▸ PROMPT:
From the entries below, output the line with "camera: 175 degrees left, 5 degrees down" and each following line up to and including the line with "blue tape [220,288,256,321]", exactly as written.

▸ DATASET RECORDS:

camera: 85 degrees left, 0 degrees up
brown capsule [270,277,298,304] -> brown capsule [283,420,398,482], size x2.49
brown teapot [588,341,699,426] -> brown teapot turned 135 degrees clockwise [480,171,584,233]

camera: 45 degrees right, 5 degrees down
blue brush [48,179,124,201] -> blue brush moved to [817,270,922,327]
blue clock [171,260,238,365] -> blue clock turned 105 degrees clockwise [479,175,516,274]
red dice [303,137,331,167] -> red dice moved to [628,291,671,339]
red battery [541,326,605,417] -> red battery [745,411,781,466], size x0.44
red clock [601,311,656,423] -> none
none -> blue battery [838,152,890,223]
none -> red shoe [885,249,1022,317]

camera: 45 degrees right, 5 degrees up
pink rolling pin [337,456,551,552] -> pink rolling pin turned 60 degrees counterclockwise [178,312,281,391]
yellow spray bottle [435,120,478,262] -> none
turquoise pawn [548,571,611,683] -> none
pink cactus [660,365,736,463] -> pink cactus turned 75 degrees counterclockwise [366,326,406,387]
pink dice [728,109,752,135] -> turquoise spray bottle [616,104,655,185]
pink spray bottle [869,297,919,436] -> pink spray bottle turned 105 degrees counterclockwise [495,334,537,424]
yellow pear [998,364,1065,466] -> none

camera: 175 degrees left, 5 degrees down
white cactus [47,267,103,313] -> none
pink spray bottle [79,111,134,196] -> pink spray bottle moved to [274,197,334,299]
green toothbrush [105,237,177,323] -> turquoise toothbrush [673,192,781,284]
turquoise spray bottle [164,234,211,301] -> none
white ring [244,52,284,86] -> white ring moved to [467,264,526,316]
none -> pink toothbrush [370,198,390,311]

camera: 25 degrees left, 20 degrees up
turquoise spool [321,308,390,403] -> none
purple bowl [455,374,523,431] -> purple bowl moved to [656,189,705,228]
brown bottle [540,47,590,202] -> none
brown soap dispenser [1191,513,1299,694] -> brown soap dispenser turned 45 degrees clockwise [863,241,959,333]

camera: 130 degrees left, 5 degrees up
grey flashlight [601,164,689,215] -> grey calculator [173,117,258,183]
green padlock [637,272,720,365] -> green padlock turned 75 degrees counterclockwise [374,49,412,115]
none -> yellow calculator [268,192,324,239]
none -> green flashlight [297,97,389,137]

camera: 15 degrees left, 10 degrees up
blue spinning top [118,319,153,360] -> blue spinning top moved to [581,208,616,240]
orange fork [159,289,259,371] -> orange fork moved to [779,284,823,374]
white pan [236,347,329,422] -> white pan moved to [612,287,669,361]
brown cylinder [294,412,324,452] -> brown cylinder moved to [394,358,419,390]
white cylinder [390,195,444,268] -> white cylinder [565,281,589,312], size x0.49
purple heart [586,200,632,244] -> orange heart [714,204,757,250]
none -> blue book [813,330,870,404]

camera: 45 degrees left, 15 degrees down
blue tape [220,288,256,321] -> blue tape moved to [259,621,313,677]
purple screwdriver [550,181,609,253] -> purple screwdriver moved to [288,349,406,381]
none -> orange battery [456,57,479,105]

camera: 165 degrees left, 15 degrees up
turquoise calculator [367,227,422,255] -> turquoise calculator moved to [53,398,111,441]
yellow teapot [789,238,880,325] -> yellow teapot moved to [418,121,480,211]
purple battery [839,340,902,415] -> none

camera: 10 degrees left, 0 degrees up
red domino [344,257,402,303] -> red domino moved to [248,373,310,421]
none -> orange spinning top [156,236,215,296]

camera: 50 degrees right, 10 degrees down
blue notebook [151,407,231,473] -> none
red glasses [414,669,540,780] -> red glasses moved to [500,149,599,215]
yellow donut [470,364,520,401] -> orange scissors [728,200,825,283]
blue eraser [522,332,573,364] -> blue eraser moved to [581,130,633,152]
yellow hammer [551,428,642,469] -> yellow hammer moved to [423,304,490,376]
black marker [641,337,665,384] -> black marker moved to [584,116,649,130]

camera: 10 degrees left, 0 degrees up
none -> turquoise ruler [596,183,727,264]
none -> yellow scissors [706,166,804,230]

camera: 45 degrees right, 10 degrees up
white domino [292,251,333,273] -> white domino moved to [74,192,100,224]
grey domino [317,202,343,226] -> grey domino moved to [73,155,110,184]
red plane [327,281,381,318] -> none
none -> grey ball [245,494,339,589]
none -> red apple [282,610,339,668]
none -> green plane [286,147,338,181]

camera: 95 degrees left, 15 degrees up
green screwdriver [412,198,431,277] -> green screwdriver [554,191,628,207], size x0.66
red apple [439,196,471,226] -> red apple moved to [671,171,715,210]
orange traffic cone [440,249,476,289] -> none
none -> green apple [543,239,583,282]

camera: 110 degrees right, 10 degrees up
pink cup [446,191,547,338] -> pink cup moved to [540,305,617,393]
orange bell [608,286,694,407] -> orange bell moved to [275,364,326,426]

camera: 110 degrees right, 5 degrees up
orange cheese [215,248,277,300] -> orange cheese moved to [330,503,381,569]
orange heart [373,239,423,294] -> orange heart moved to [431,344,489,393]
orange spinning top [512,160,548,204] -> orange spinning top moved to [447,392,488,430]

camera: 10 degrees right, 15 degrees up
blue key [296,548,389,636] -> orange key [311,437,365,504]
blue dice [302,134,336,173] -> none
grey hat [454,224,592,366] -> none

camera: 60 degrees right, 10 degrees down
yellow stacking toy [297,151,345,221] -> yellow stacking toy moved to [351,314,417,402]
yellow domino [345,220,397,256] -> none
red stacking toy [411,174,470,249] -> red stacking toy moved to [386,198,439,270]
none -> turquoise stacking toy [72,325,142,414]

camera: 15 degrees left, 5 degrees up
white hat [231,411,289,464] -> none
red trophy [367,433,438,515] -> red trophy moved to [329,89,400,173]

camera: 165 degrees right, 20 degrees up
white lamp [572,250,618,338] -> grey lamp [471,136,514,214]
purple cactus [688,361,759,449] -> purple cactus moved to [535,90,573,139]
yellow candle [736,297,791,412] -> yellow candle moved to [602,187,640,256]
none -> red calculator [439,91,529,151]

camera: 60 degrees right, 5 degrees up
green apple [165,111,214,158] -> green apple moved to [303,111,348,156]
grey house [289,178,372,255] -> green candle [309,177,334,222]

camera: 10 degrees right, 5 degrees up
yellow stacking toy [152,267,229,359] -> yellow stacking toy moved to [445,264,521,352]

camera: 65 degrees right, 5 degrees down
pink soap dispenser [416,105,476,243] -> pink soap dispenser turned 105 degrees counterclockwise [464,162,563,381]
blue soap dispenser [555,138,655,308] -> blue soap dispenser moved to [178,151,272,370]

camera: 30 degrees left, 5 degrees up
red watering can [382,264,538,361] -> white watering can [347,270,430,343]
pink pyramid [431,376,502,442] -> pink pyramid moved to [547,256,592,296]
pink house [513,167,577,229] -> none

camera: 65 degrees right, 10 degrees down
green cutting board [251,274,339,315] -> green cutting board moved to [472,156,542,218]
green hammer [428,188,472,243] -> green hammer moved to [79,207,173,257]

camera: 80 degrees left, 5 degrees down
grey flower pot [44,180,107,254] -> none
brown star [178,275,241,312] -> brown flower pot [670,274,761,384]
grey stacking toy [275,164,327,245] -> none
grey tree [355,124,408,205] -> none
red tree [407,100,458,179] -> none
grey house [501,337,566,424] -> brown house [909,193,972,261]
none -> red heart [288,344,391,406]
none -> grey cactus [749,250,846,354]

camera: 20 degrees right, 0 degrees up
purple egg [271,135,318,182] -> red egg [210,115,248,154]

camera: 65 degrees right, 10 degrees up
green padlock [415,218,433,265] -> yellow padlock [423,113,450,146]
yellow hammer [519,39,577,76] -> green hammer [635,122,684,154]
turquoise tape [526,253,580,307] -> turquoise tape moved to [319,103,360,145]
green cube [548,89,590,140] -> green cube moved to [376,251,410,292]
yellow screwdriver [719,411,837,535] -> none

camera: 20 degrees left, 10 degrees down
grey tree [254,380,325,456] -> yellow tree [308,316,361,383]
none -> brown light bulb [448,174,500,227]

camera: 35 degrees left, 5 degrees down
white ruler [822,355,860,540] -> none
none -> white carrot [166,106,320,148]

▸ TASK OUTPUT:
camera: 175 degrees left, 5 degrees down
white cactus [47,267,103,313] -> none
pink spray bottle [79,111,134,196] -> pink spray bottle moved to [274,197,334,299]
green toothbrush [105,237,177,323] -> turquoise toothbrush [673,192,781,284]
turquoise spray bottle [164,234,211,301] -> none
white ring [244,52,284,86] -> white ring moved to [467,264,526,316]
none -> pink toothbrush [370,198,390,311]

camera: 25 degrees left, 20 degrees up
turquoise spool [321,308,390,403] -> none
purple bowl [455,374,523,431] -> purple bowl moved to [656,189,705,228]
brown bottle [540,47,590,202] -> none
brown soap dispenser [1191,513,1299,694] -> brown soap dispenser turned 45 degrees clockwise [863,241,959,333]

camera: 130 degrees left, 5 degrees up
grey flashlight [601,164,689,215] -> grey calculator [173,117,258,183]
green padlock [637,272,720,365] -> green padlock turned 75 degrees counterclockwise [374,49,412,115]
none -> yellow calculator [268,192,324,239]
none -> green flashlight [297,97,389,137]

camera: 15 degrees left, 10 degrees up
blue spinning top [118,319,153,360] -> blue spinning top moved to [581,208,616,240]
orange fork [159,289,259,371] -> orange fork moved to [779,284,823,374]
white pan [236,347,329,422] -> white pan moved to [612,287,669,361]
brown cylinder [294,412,324,452] -> brown cylinder moved to [394,358,419,390]
white cylinder [390,195,444,268] -> white cylinder [565,281,589,312], size x0.49
purple heart [586,200,632,244] -> orange heart [714,204,757,250]
none -> blue book [813,330,870,404]

camera: 45 degrees left, 15 degrees down
blue tape [220,288,256,321] -> blue tape moved to [259,621,313,677]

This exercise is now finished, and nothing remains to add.